• [What to work on]:
Beginning at the line containing "(372, 178) = (345, 337): blue pawn -> none" in the material below and ending at the line containing "(380, 269) = (398, 238): orange", return each line exactly and add nothing.
[[ Records provided, beginning ]]
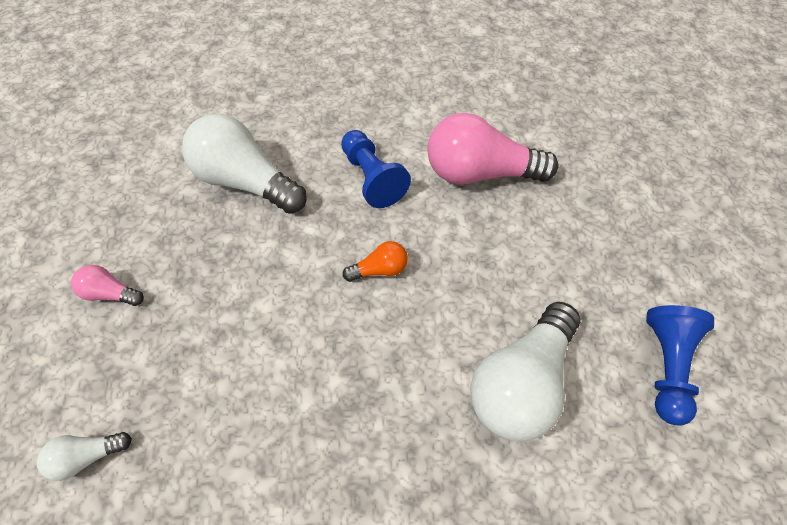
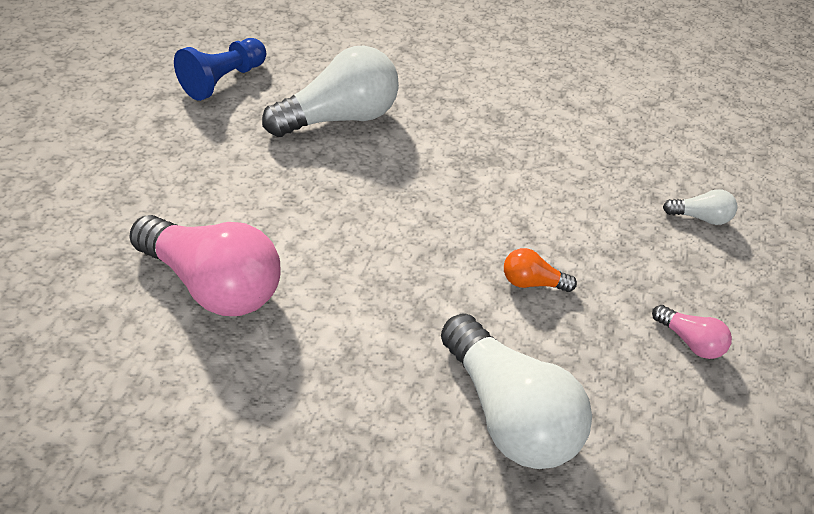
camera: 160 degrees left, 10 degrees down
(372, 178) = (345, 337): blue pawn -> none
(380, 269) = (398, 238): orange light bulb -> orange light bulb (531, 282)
[[ Records provided, end ]]
[[ Records provided, beginning ]]
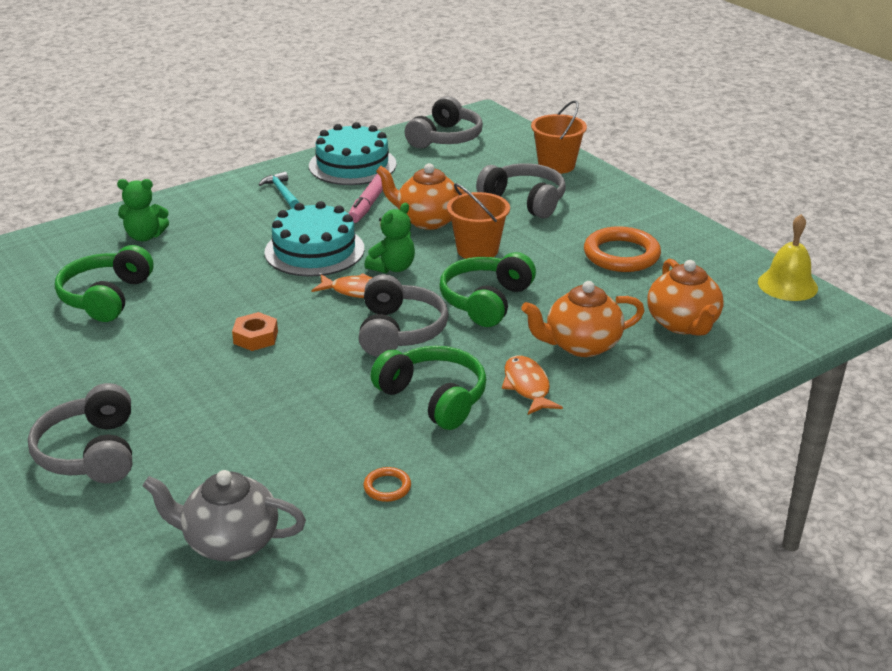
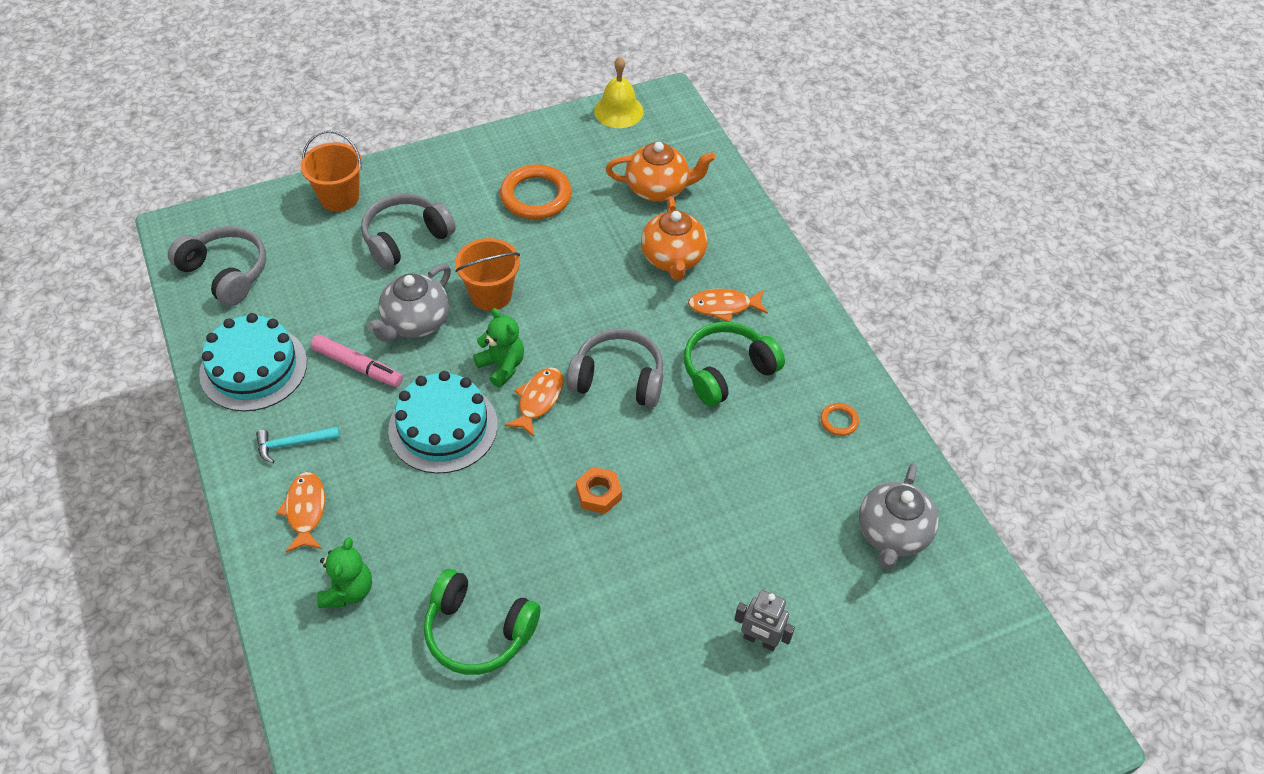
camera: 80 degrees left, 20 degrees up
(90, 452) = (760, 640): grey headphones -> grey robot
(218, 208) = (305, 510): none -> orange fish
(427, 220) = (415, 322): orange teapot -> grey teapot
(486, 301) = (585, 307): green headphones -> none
[[ Records provided, end ]]
• [Result]:
(372, 178) = (345, 337): blue pawn -> none
(380, 269) = (398, 238): orange light bulb -> orange light bulb (531, 282)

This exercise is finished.